[Collection entries]
......

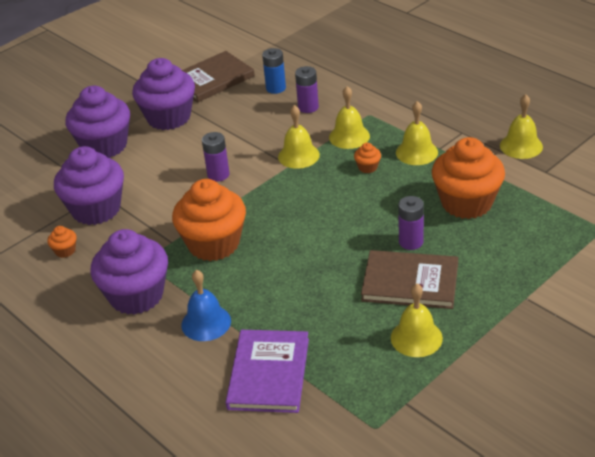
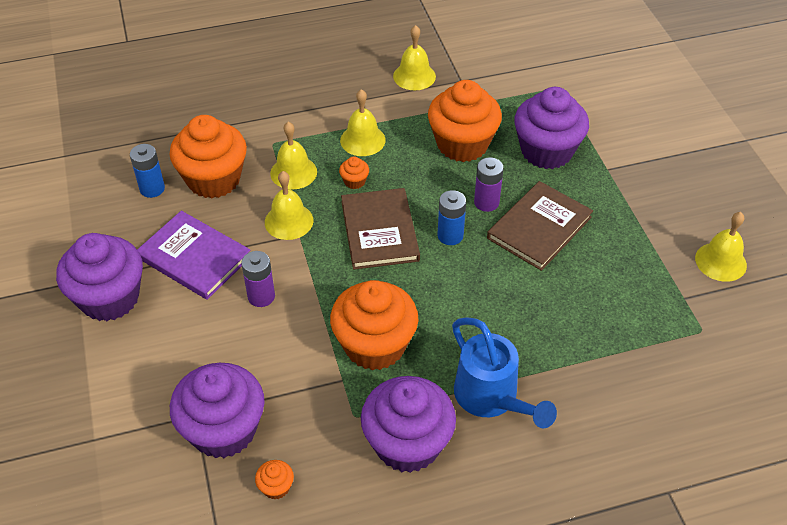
camera: 65 degrees left, 10 degrees up
(104, 146) = (104, 379): purple cupcake -> purple cupcake (546, 151)
(206, 323) = (491, 398): blue bell -> blue watering can
(212, 79) = (75, 231): brown book -> brown book (379, 231)
(268, 373) = (593, 377): purple book -> purple book (194, 257)
(308, 107) = (214, 179): purple battery -> orange cupcake
(355, 237) = (450, 236): none -> blue battery
(416, 338) = (611, 256): yellow bell -> yellow bell (720, 261)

......

## [TASK STATEMENT]
After removing the pictures, set down every record above exactly as it stands.

## [EXERCISE SOLUTION]
camera: 65 degrees left, 10 degrees up
(104, 146) = (104, 379): purple cupcake -> purple cupcake (546, 151)
(206, 323) = (491, 398): blue bell -> blue watering can
(212, 79) = (75, 231): brown book -> brown book (379, 231)
(268, 373) = (593, 377): purple book -> purple book (194, 257)
(308, 107) = (214, 179): purple battery -> orange cupcake
(355, 237) = (450, 236): none -> blue battery
(416, 338) = (611, 256): yellow bell -> yellow bell (720, 261)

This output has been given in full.